WHAT YOU WILL DO → Please write out only the lines from the one containing "(288, 412) = (471, 374): purple" through the last line of the listing. Do not include pictures.
• • •
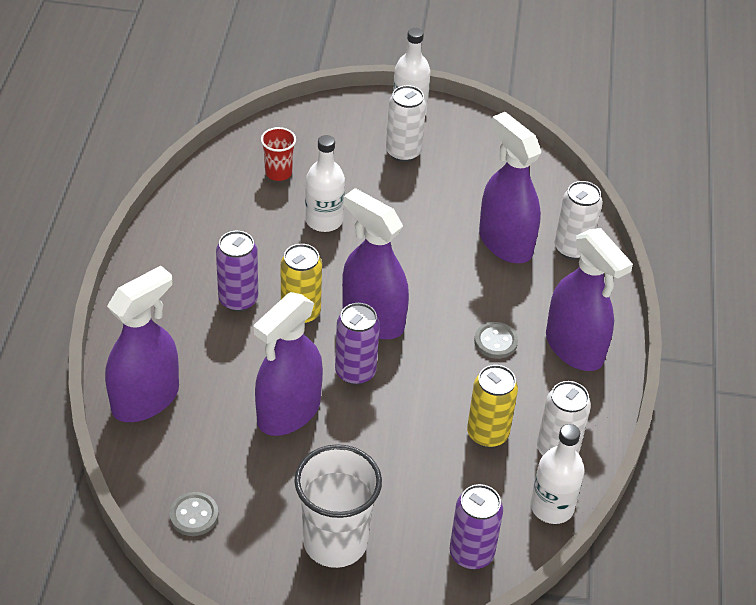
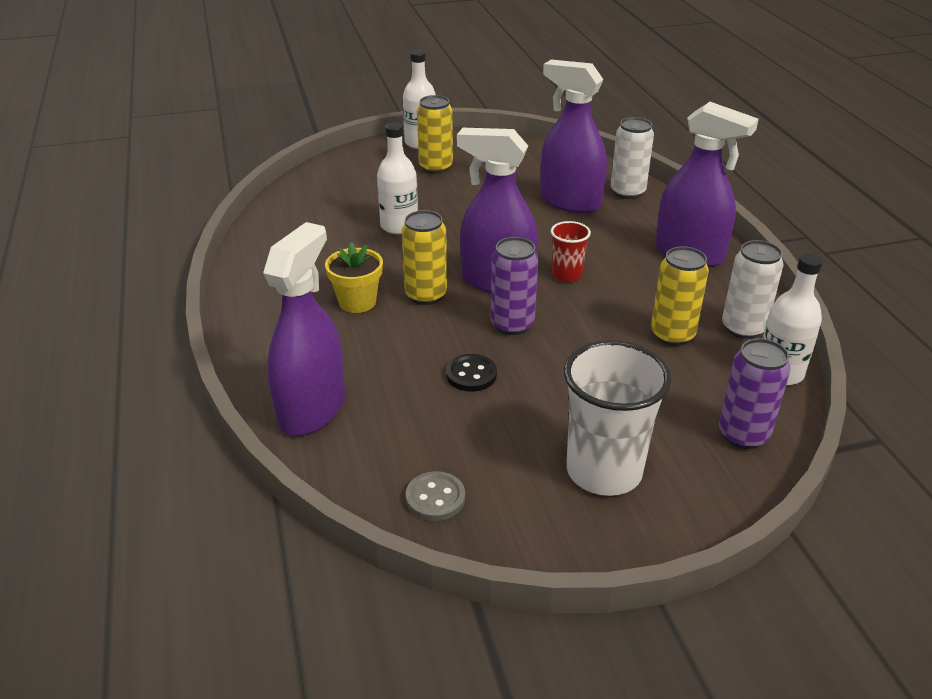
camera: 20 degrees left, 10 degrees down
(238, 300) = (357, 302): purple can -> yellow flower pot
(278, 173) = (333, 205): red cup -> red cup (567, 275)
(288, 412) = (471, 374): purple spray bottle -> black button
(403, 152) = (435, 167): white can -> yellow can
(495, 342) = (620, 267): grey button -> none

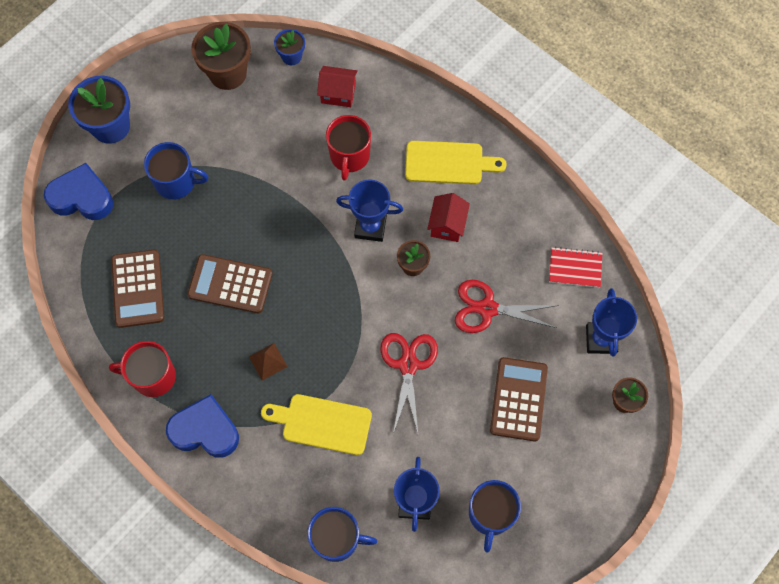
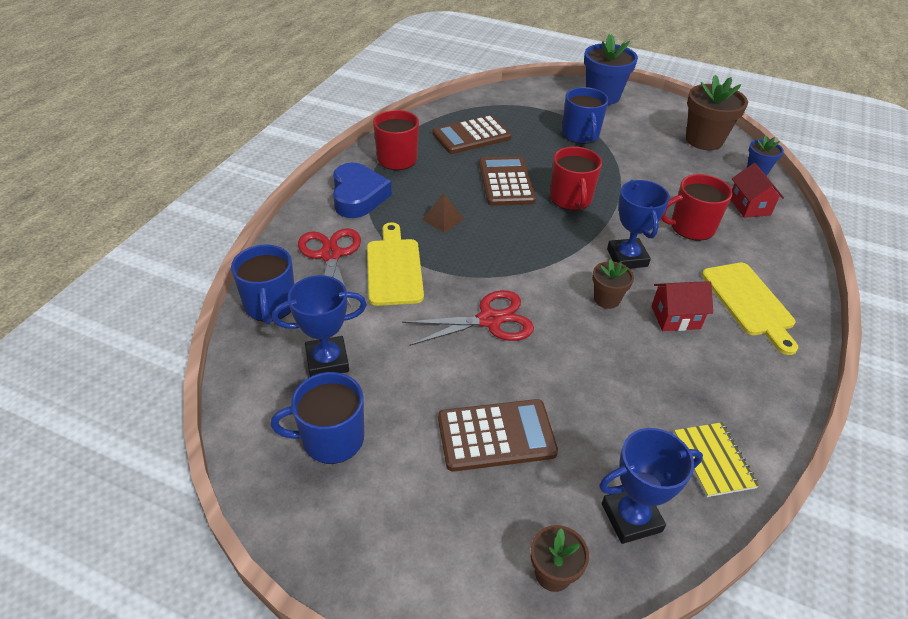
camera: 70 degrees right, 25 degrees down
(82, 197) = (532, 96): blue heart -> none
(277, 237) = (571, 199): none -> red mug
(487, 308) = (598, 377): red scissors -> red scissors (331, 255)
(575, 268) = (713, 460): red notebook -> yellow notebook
• • •
THE ANSWER →
(288, 412) = (471, 374): purple spray bottle -> black button
(403, 152) = (435, 167): white can -> yellow can
(495, 342) = (620, 267): grey button -> none

camera: 70 degrees right, 25 degrees down
(82, 197) = (532, 96): blue heart -> none
(277, 237) = (571, 199): none -> red mug
(487, 308) = (598, 377): red scissors -> red scissors (331, 255)
(575, 268) = (713, 460): red notebook -> yellow notebook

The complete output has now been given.